WHAT YOU SHOULD DO =>
Reproduce the listing below in full and without alteration, apart from its pictures.
────────────────────
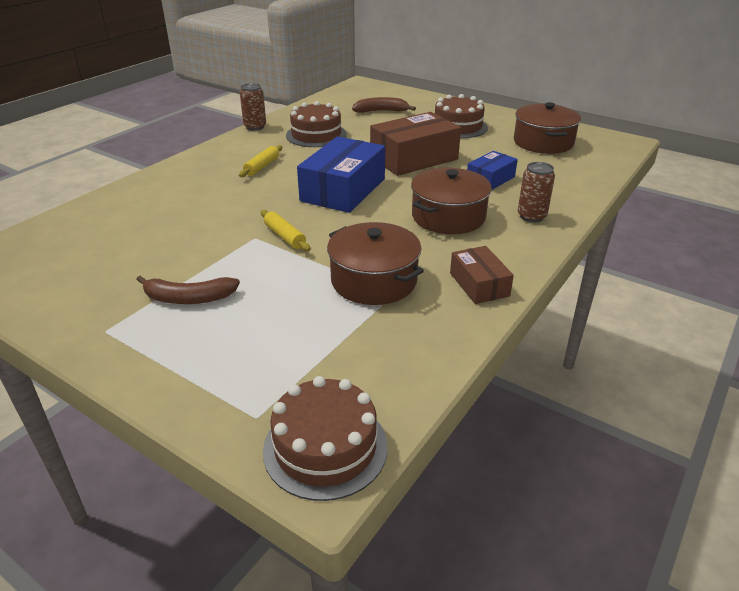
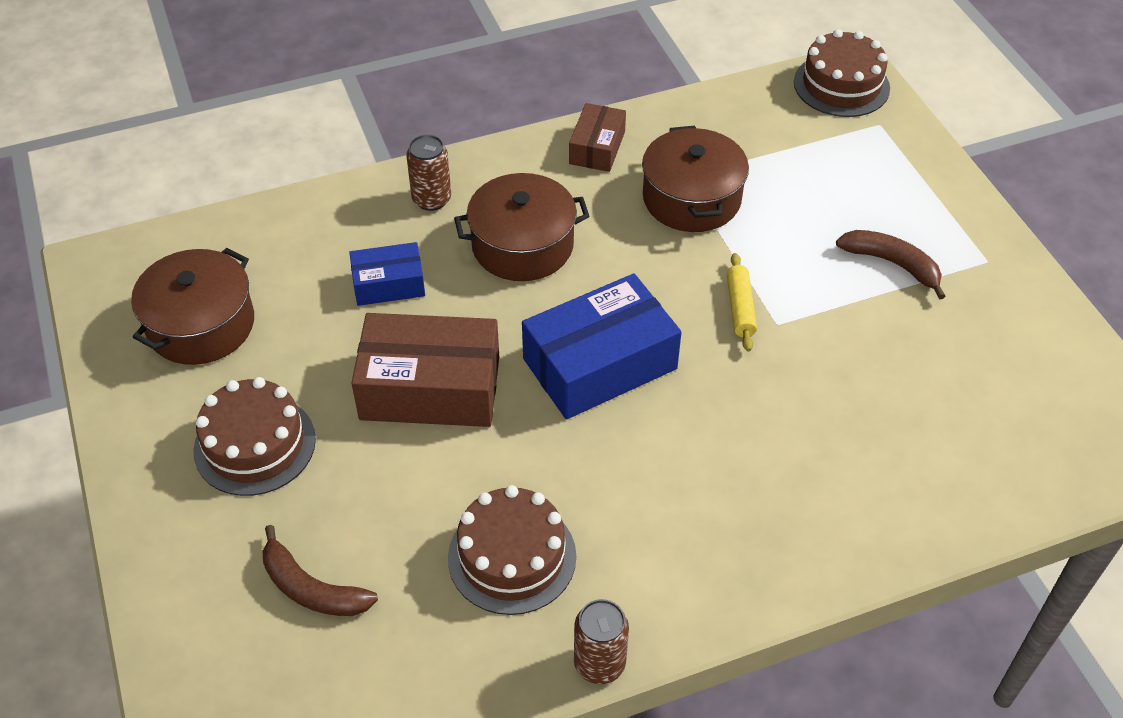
camera: 145 degrees left, 15 degrees up
yellow rolling pin [239,145,282,177] -> none

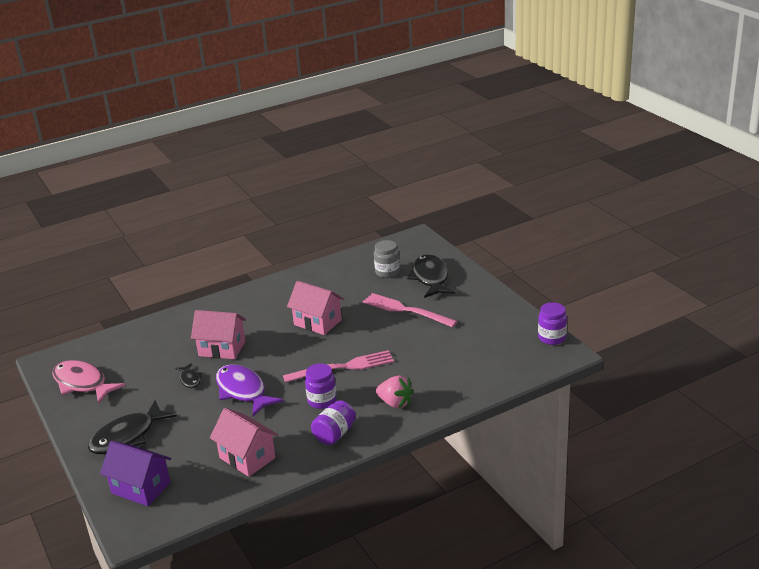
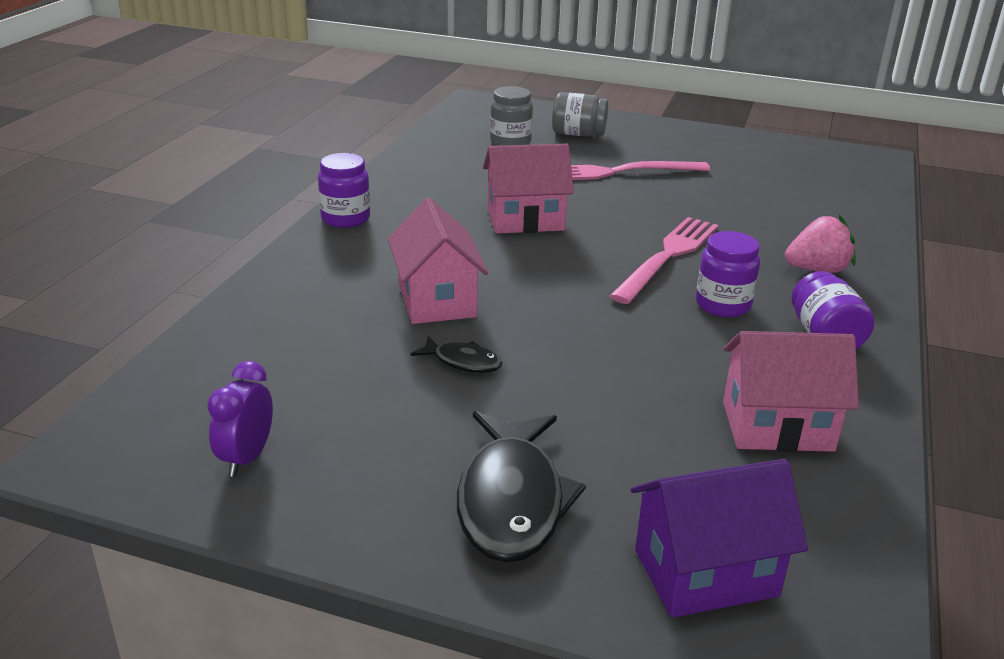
camera: 45 degrees left, 0 degrees up
pink fish [52,360,126,404] -> purple clock [207,361,273,477]
pink house [191,310,246,359] -> pink house turned 75 degrees counterclockwise [388,198,488,324]
purple fish [216,364,283,416] -> none
black fish [407,255,455,298] -> grey jar [552,92,608,137]
purple jar [538,302,567,345] -> purple jar moved to [318,153,370,228]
────────────────────
EXERCISE RESPONSE =>
camera: 145 degrees left, 15 degrees up
yellow rolling pin [239,145,282,177] -> none

camera: 45 degrees left, 0 degrees up
pink fish [52,360,126,404] -> purple clock [207,361,273,477]
pink house [191,310,246,359] -> pink house turned 75 degrees counterclockwise [388,198,488,324]
purple fish [216,364,283,416] -> none
black fish [407,255,455,298] -> grey jar [552,92,608,137]
purple jar [538,302,567,345] -> purple jar moved to [318,153,370,228]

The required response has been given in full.